• _Provided records_
== Segment start ==

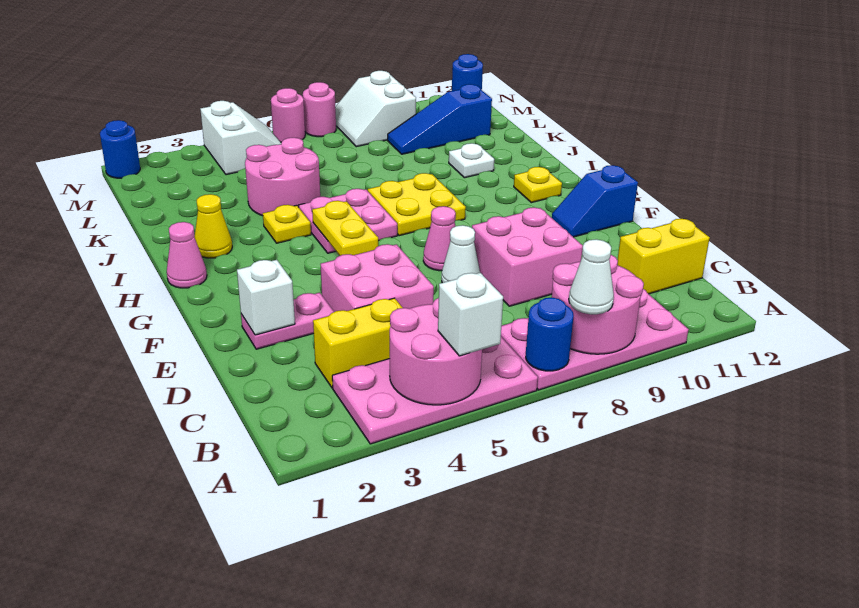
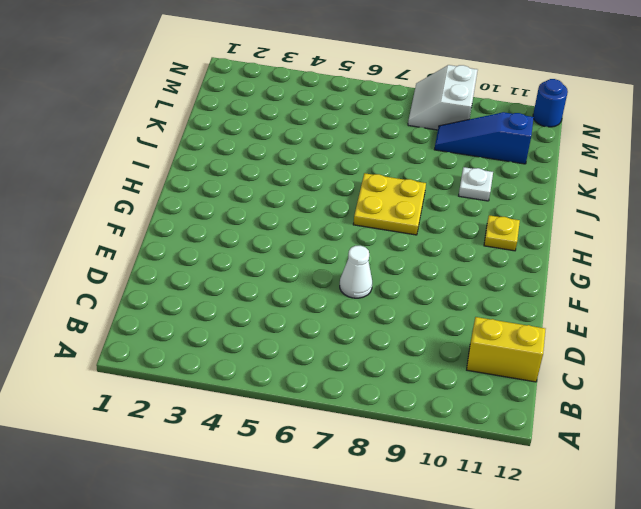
none -> pink plate A3:B6 level 1
none -> pink plate A7:B10 level 1
none -> yellow brick C3:C4 level 1
none -> pink brick D4:E5 level 1

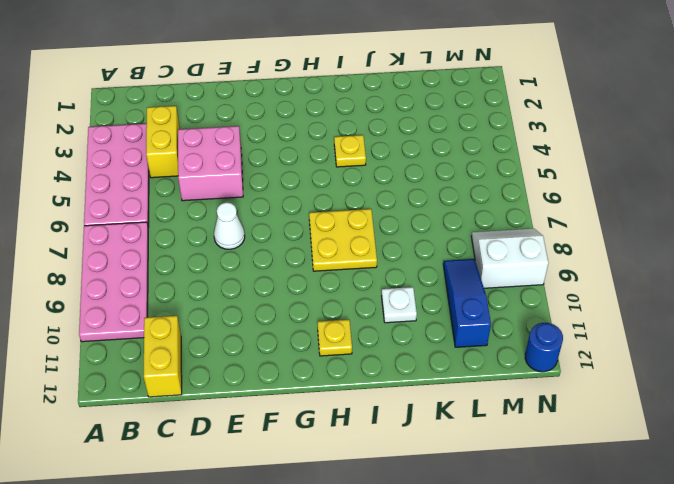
none -> pink brick D8:E9 level 1
none -> pink plate E2:E3 level 1
none -> pink cone F7 level 1
none -> blue slope F11:F12 level 1 top 12

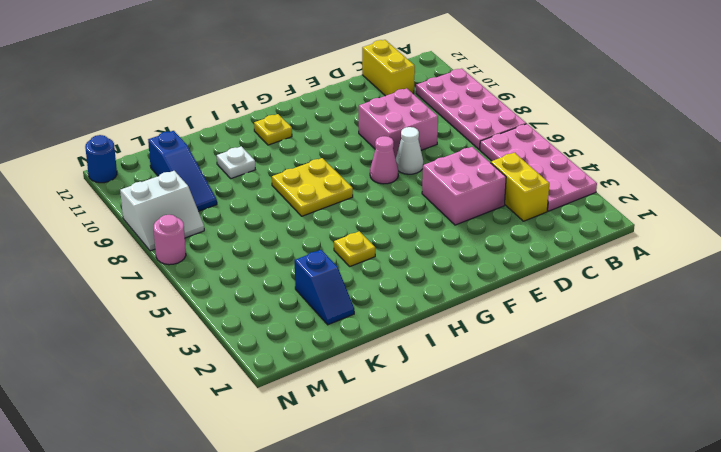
blue slope K2:K3 level 1 top 3 -> blue slope F11:F12 level 1 top 12
none -> pink plate E2:E3 level 1
none -> pink cone H1 level 1
none -> pink plate H5:I6 level 1
none -> yellow cone I2 level 1

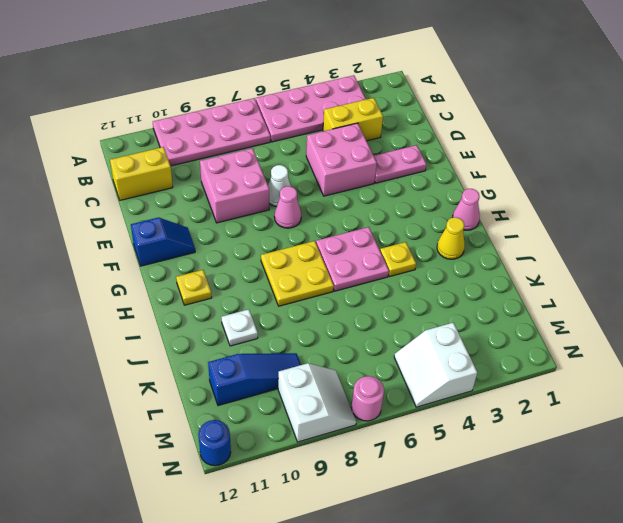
none -> pink round brick J4:K5 level 1
none -> blue round brick N1 level 1
none -> pink round brick N6 level 1
none -> pink round brick A4:B5 level 2

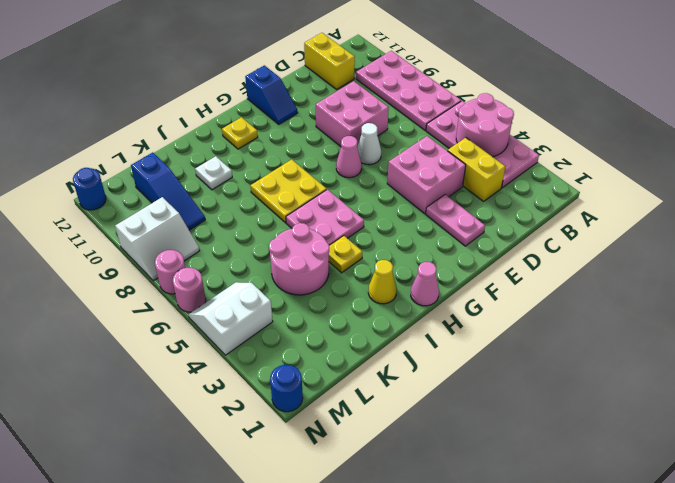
none -> blue round brick A7 level 2
none -> pink round brick A8:B9 level 2
none -> white brick E2 level 2
none -> yellow plate G5:H5 level 2

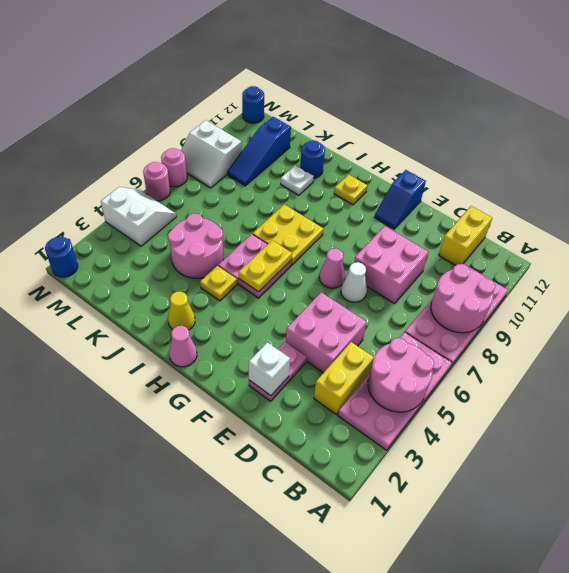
yellow plate H5:H6 level 2 -> yellow plate G5:H5 level 2
blue round brick J11 level 1 -> blue round brick A7 level 2
none -> white brick A5 level 3
none -> white cone A8 level 3

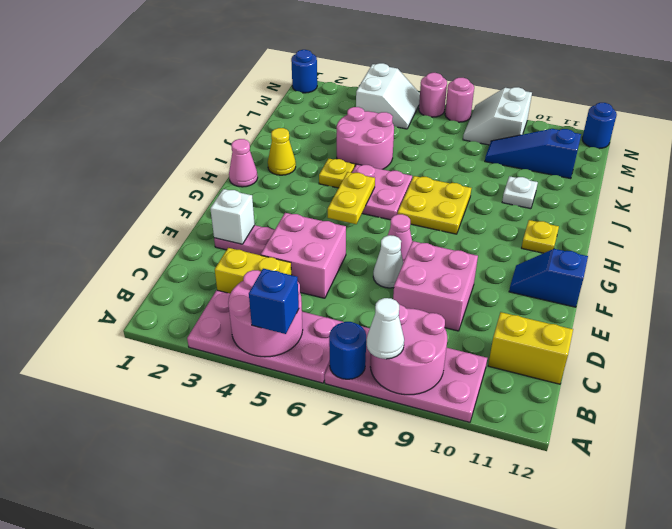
blue brick A5 level 3 -> white brick A5 level 3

== Segment end ==

• _Task details_
Drop the pictures, then write out only the lines running from the one containing "blue slope K2:K3" through the last line above, both included, exactly.

• _Answer to the exercise_
blue slope K2:K3 level 1 top 3 -> blue slope F11:F12 level 1 top 12
none -> pink plate E2:E3 level 1
none -> pink cone H1 level 1
none -> pink plate H5:I6 level 1
none -> yellow cone I2 level 1

none -> pink round brick J4:K5 level 1
none -> blue round brick N1 level 1
none -> pink round brick N6 level 1
none -> pink round brick A4:B5 level 2

none -> blue round brick A7 level 2
none -> pink round brick A8:B9 level 2
none -> white brick E2 level 2
none -> yellow plate G5:H5 level 2

yellow plate H5:H6 level 2 -> yellow plate G5:H5 level 2
blue round brick J11 level 1 -> blue round brick A7 level 2
none -> white brick A5 level 3
none -> white cone A8 level 3

blue brick A5 level 3 -> white brick A5 level 3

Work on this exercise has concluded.